[EXERCISE OBJECTIVE]: Leave out every picture, then transcribe the rest of the listing exactly.

[RECORDS SHOWN]:
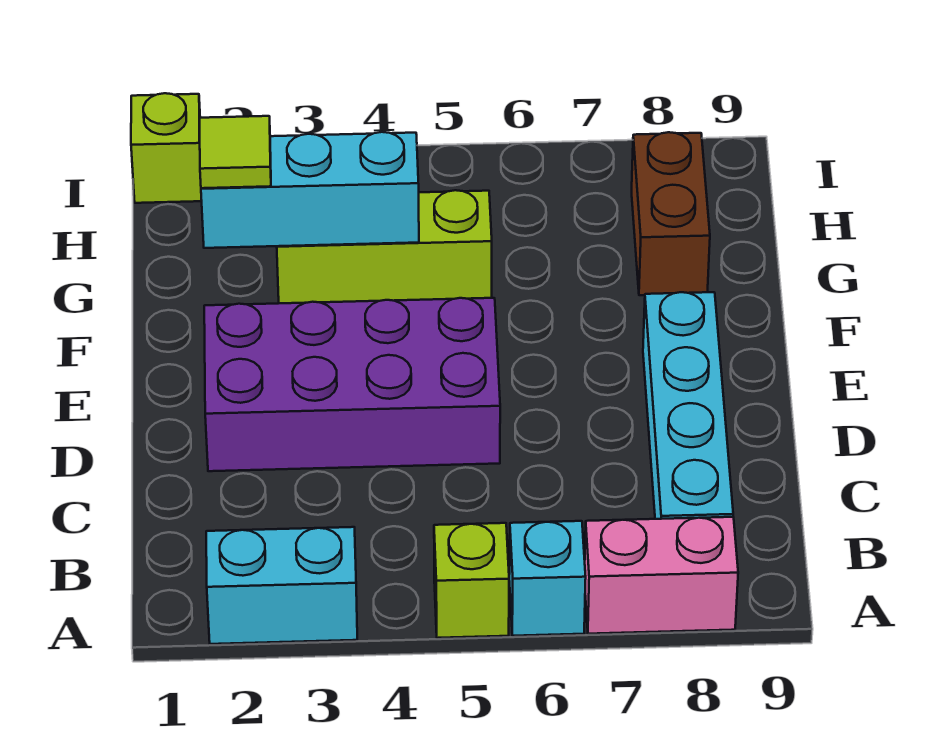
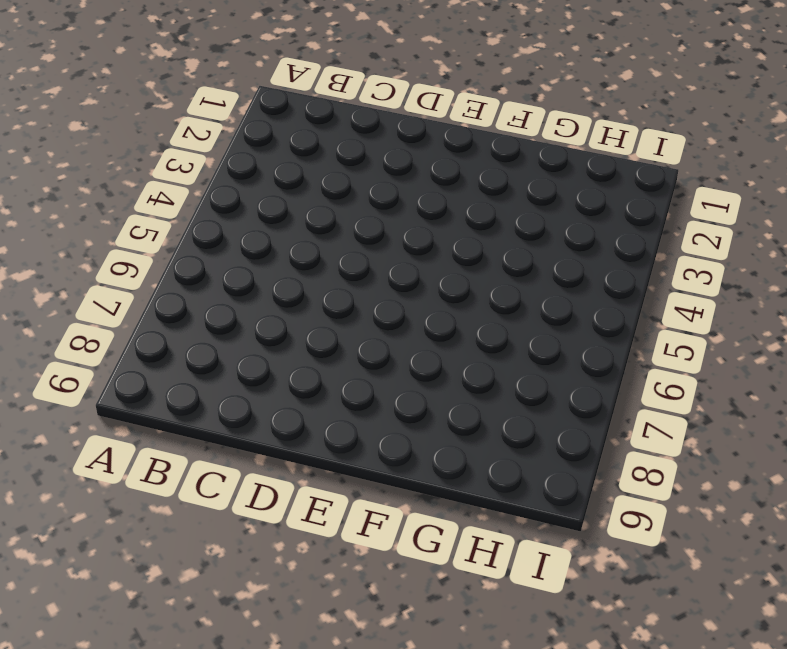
none -> cyan brick A2:A3 level 1
none -> lime brick A5 level 1

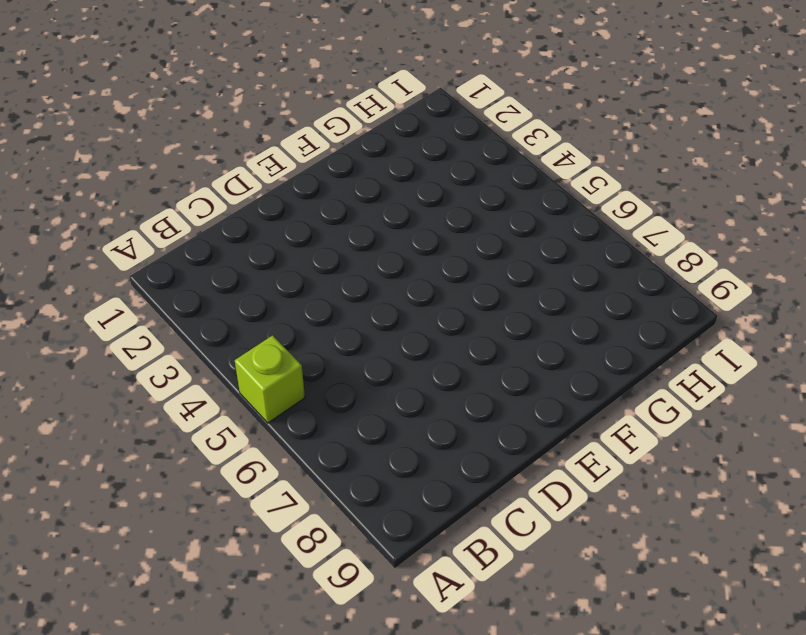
none -> cyan brick A2:A3 level 1
none -> cyan brick A6 level 1

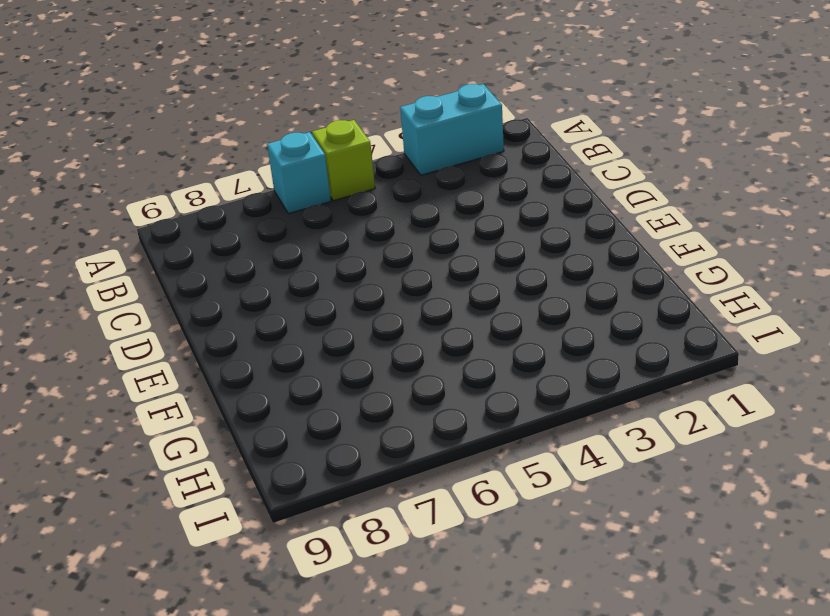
none -> pink brick A7:A8 level 1
none -> cyan brick B8:E8 level 1

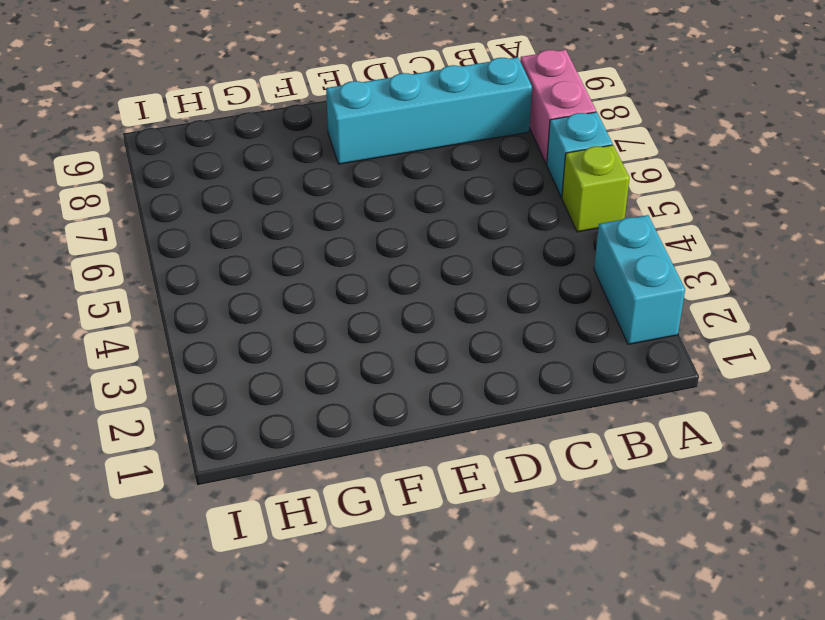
none -> purple brick D2:E5 level 1
none -> lime brick G3:G5 level 1

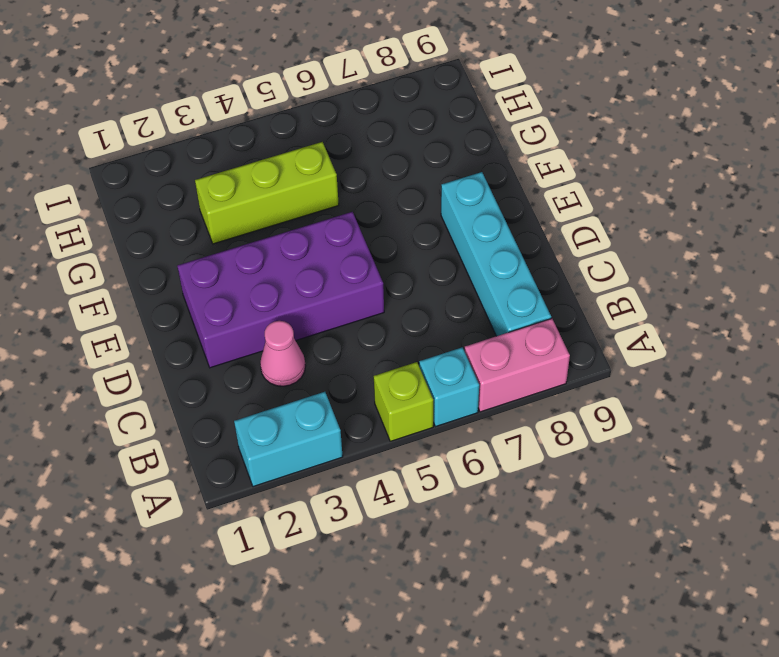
pink cone C3 level 1 -> none
none -> brown brick G8:H8 level 1
none -> lime brick I1 level 1

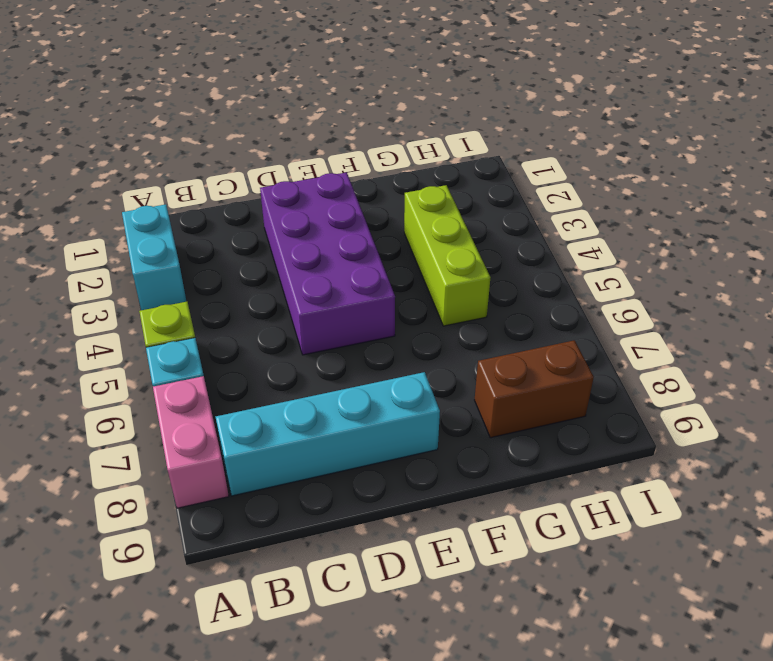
none -> lime brick I1 level 1
none -> cyan brick G2:G4 level 2

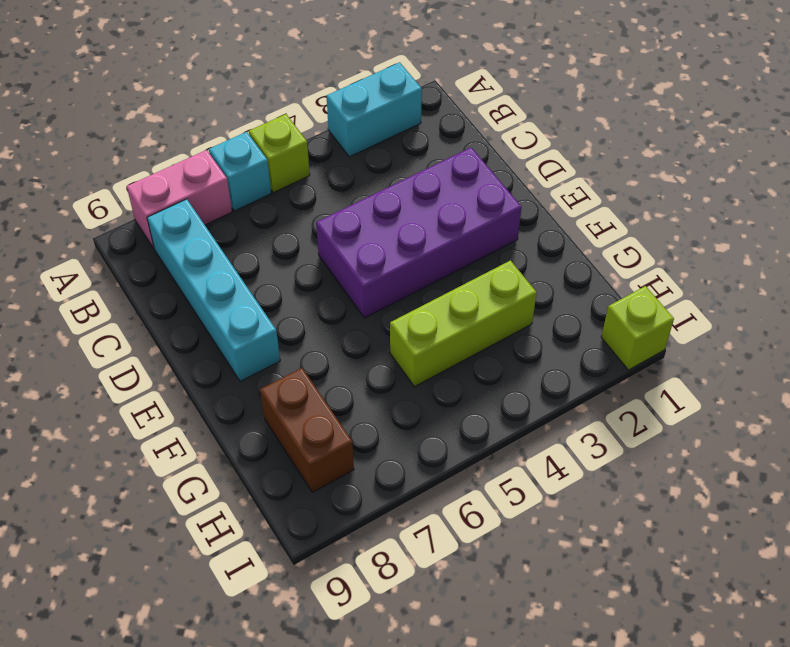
none -> cyan brick G2:G4 level 2
none -> lime tile G2 level 3

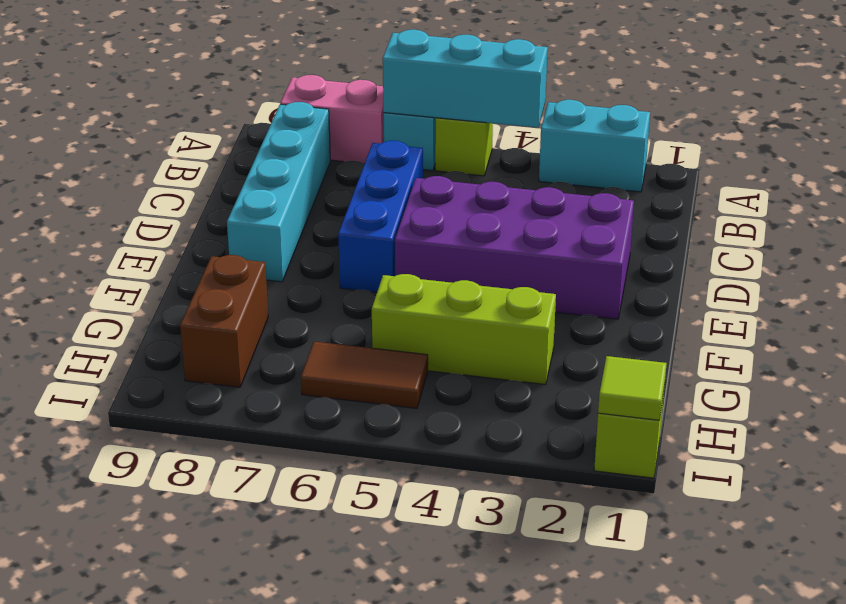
cyan brick A4:A6 level 2 -> cyan brick G2:G4 level 2
blue brick C6:E6 level 1 -> none
brown tile H5:H6 level 1 -> none
lime tile I1 level 2 -> lime tile G2 level 3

[SOLUTION TO THIS TASK]:
none -> cyan brick A2:A3 level 1
none -> lime brick A5 level 1

none -> cyan brick A2:A3 level 1
none -> cyan brick A6 level 1

none -> pink brick A7:A8 level 1
none -> cyan brick B8:E8 level 1

none -> purple brick D2:E5 level 1
none -> lime brick G3:G5 level 1

pink cone C3 level 1 -> none
none -> brown brick G8:H8 level 1
none -> lime brick I1 level 1

none -> lime brick I1 level 1
none -> cyan brick G2:G4 level 2

none -> cyan brick G2:G4 level 2
none -> lime tile G2 level 3

cyan brick A4:A6 level 2 -> cyan brick G2:G4 level 2
blue brick C6:E6 level 1 -> none
brown tile H5:H6 level 1 -> none
lime tile I1 level 2 -> lime tile G2 level 3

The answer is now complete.